> [Goal of the exercise]:
The lines below, from the one holding "none -> lime 1x2 slope [154,147,243,253]" through the one holding "none -> red 1x1 brick [380,155,443,222]", are to be restated word for word, with all images left out.

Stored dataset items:
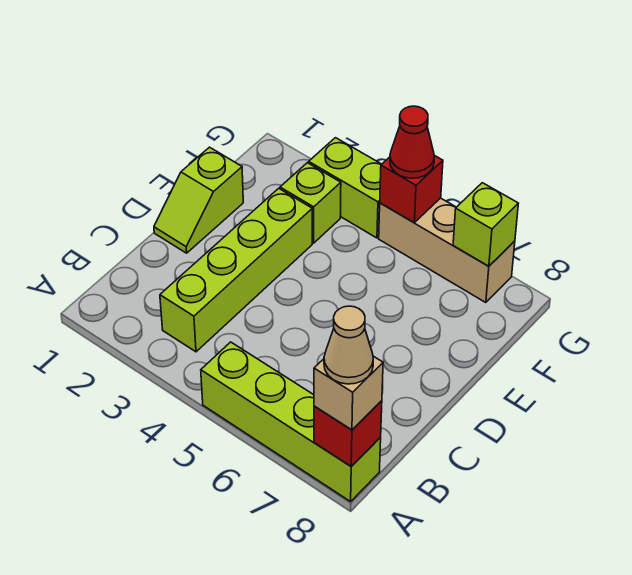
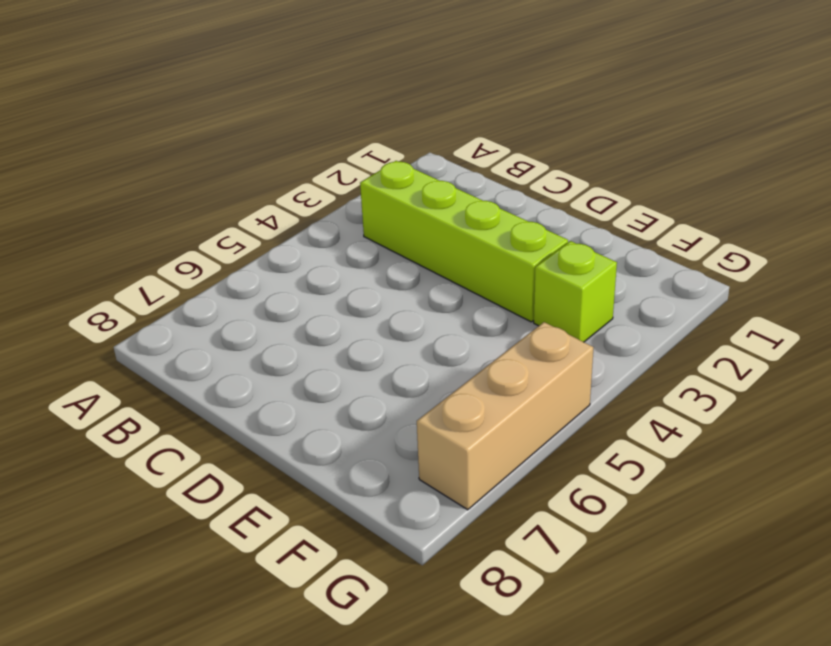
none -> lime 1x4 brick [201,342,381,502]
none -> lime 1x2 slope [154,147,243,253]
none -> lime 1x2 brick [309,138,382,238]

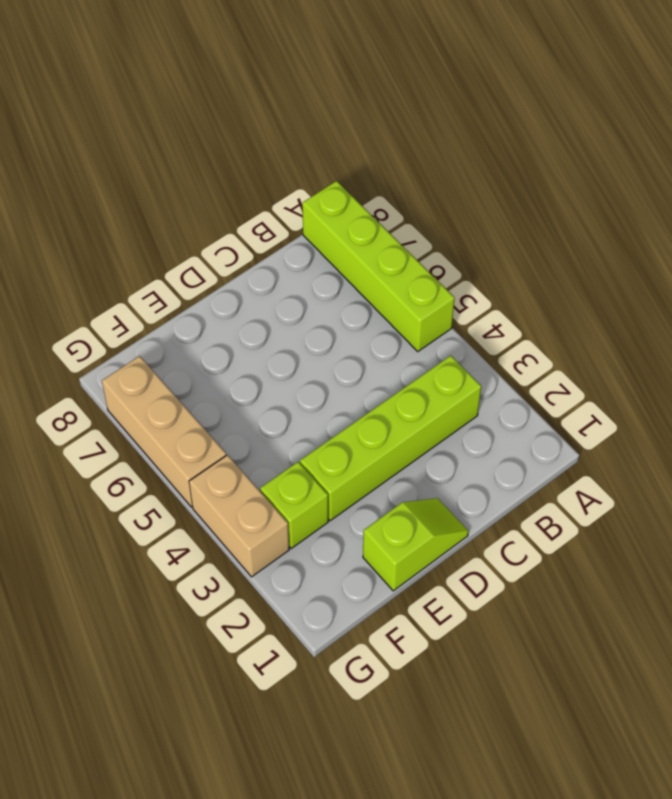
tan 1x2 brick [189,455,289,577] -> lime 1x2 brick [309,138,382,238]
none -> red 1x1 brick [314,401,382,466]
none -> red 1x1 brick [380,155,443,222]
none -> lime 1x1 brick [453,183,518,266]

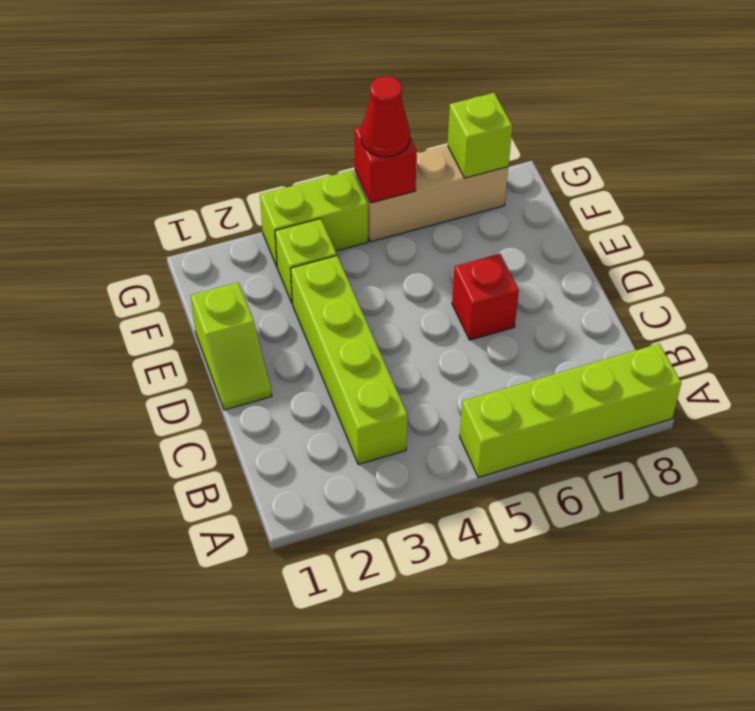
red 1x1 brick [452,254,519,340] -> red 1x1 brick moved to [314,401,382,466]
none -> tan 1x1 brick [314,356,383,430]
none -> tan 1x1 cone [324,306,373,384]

> [Reply]:
none -> lime 1x2 slope [154,147,243,253]
none -> lime 1x2 brick [309,138,382,238]

tan 1x2 brick [189,455,289,577] -> lime 1x2 brick [309,138,382,238]
none -> red 1x1 brick [314,401,382,466]
none -> red 1x1 brick [380,155,443,222]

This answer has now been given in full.